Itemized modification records
-----
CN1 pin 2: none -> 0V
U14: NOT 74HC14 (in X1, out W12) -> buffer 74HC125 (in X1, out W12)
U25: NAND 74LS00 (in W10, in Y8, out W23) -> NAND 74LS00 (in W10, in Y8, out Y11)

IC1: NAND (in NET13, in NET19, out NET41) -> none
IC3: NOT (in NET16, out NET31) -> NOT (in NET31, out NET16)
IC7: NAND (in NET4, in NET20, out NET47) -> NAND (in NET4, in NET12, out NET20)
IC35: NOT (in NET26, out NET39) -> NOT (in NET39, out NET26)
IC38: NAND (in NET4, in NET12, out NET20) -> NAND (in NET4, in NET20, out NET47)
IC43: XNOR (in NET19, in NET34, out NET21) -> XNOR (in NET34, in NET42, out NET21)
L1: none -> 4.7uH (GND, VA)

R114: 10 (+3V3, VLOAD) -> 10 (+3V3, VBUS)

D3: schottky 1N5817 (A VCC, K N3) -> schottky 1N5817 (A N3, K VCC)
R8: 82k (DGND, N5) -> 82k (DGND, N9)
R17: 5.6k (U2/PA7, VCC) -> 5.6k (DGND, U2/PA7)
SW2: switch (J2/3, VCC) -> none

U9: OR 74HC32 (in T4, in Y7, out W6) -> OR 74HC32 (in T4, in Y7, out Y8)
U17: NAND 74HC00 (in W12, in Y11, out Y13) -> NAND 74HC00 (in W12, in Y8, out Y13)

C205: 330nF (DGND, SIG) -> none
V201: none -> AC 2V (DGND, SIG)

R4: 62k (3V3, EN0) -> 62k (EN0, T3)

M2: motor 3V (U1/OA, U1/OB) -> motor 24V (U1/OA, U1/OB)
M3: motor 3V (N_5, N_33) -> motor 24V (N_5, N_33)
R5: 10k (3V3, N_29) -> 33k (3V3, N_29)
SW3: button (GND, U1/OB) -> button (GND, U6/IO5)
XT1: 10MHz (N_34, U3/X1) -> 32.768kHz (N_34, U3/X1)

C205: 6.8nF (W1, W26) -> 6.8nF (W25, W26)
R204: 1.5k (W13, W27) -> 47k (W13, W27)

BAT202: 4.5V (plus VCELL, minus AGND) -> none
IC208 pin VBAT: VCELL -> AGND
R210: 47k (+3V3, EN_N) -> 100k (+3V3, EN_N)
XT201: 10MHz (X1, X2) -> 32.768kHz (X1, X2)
-----
What to work on -> The number of lines in the data that contain the word "AGND" is all that should be stated.

Reply to the task -> 2